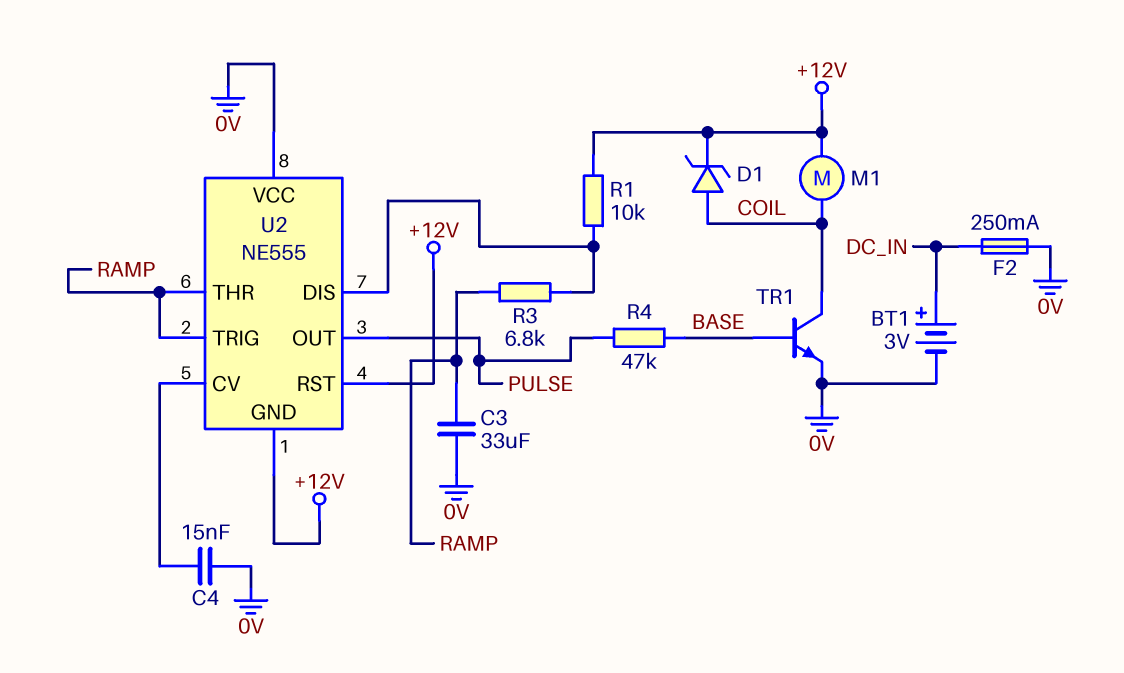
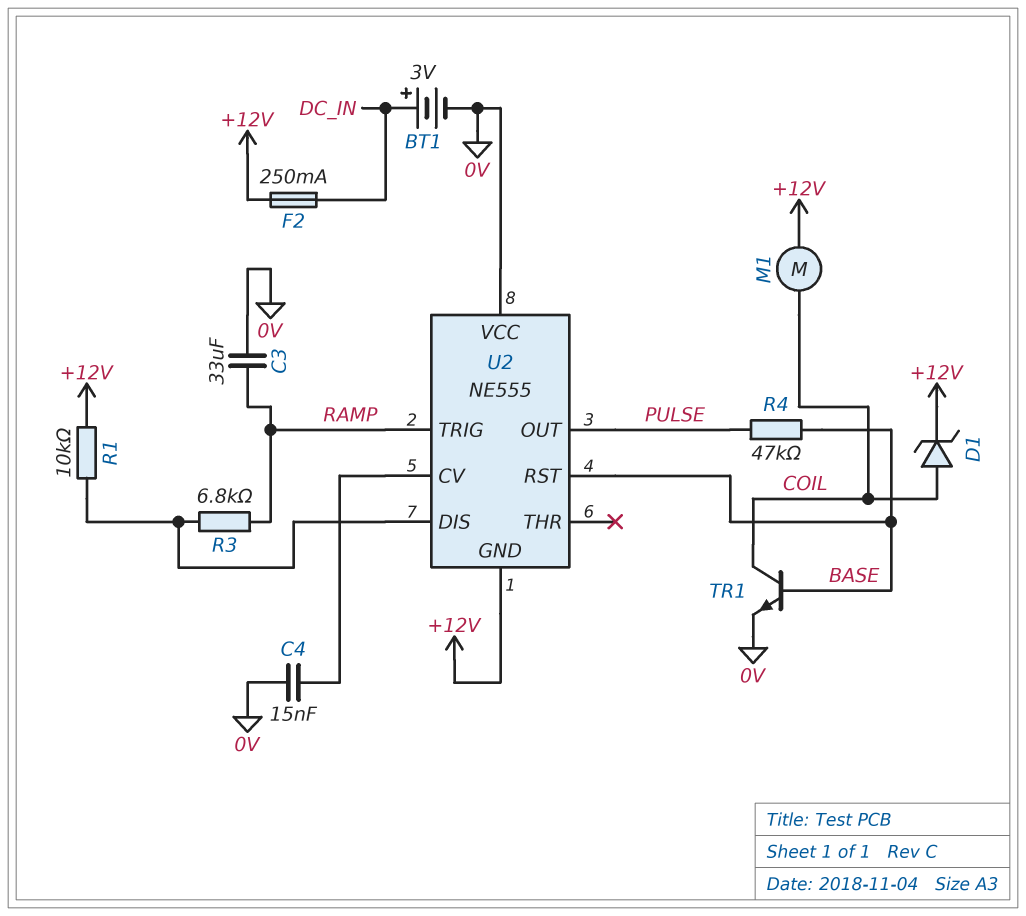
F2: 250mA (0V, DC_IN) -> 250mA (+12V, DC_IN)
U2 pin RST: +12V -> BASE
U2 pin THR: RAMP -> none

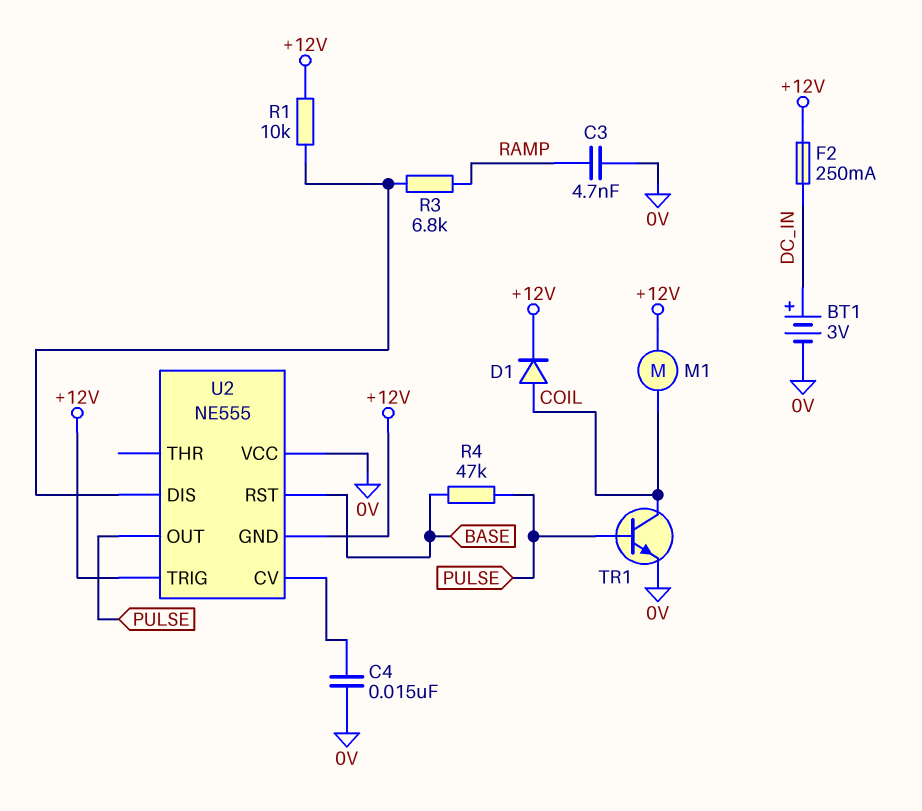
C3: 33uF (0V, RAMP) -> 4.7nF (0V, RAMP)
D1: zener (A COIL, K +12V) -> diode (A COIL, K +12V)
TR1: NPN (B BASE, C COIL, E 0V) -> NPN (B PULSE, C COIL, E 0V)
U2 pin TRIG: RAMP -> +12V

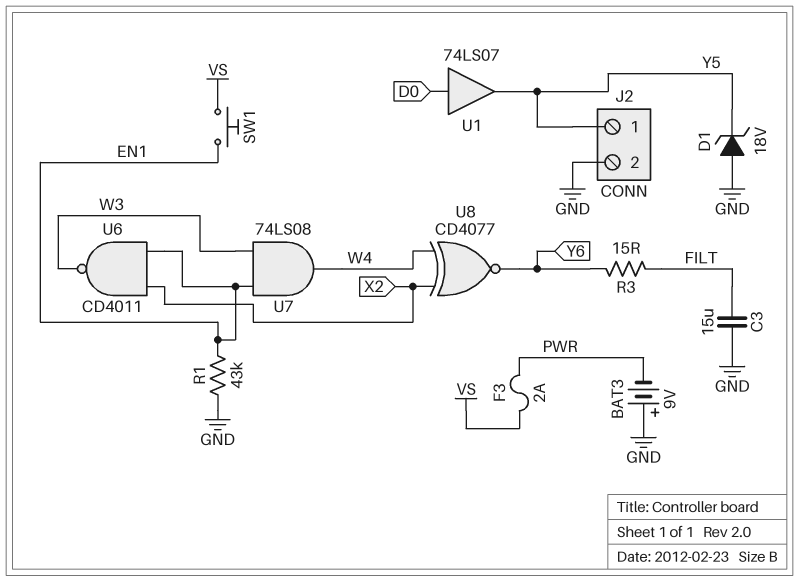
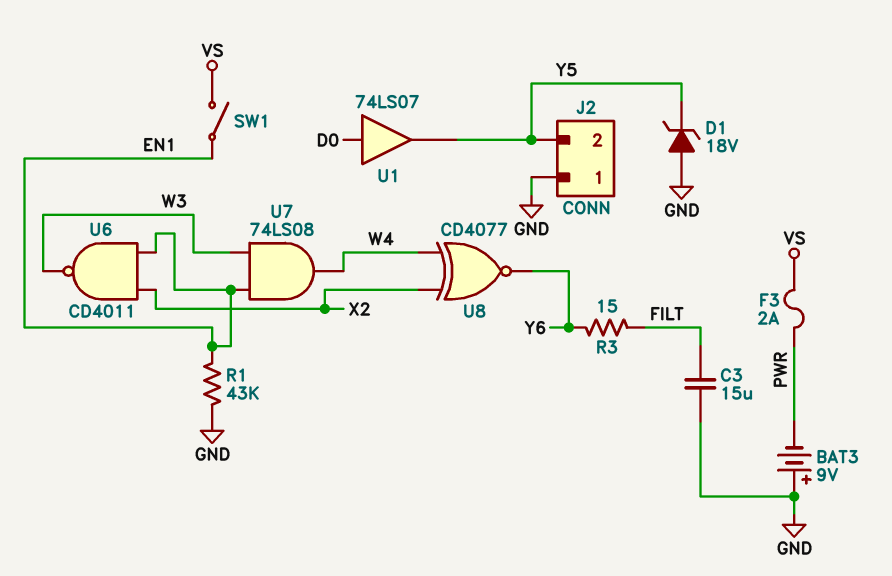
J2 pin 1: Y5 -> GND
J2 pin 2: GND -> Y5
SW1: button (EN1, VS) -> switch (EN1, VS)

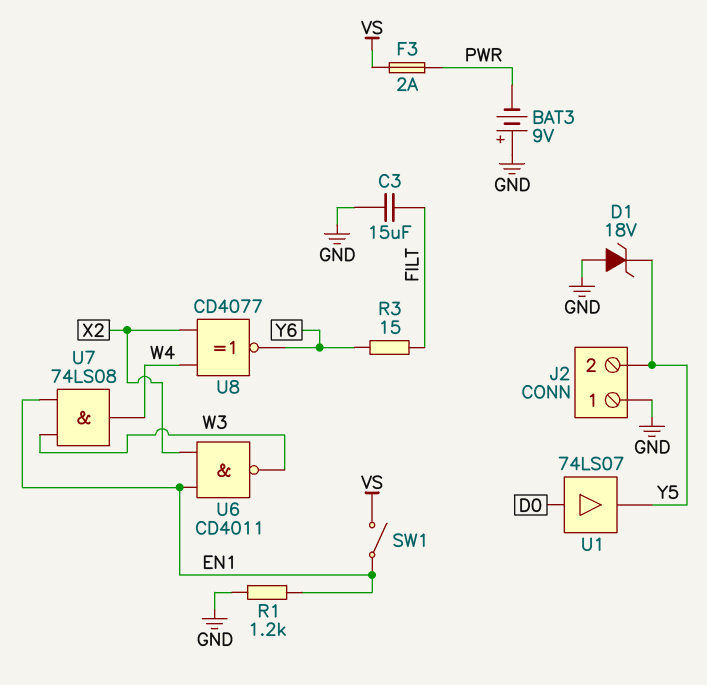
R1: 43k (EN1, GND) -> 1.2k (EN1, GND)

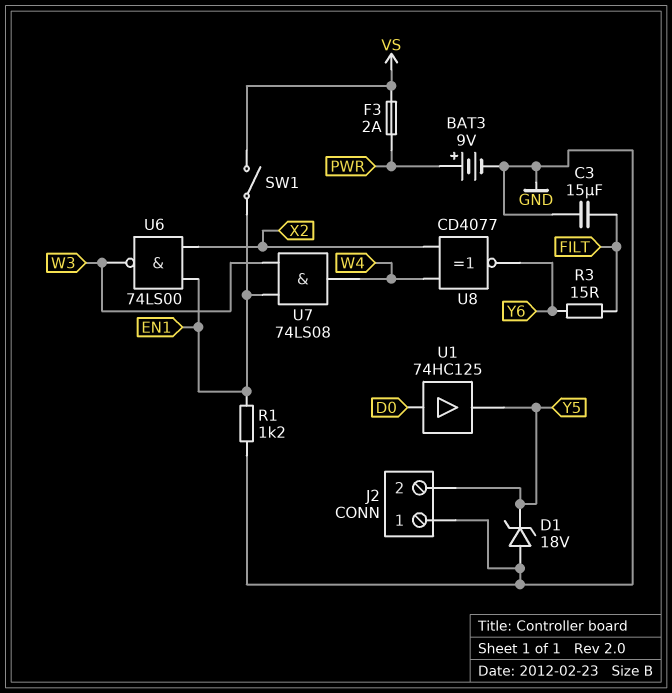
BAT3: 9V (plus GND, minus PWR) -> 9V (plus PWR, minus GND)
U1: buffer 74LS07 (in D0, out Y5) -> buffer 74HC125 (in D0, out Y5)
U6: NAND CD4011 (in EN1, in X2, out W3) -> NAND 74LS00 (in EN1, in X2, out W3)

**Description of the task**.
Reproduce all lines from the records above that include the word "BASE".

**Finished exercise**.
U2 pin RST: +12V -> BASE
TR1: NPN (B BASE, C COIL, E 0V) -> NPN (B PULSE, C COIL, E 0V)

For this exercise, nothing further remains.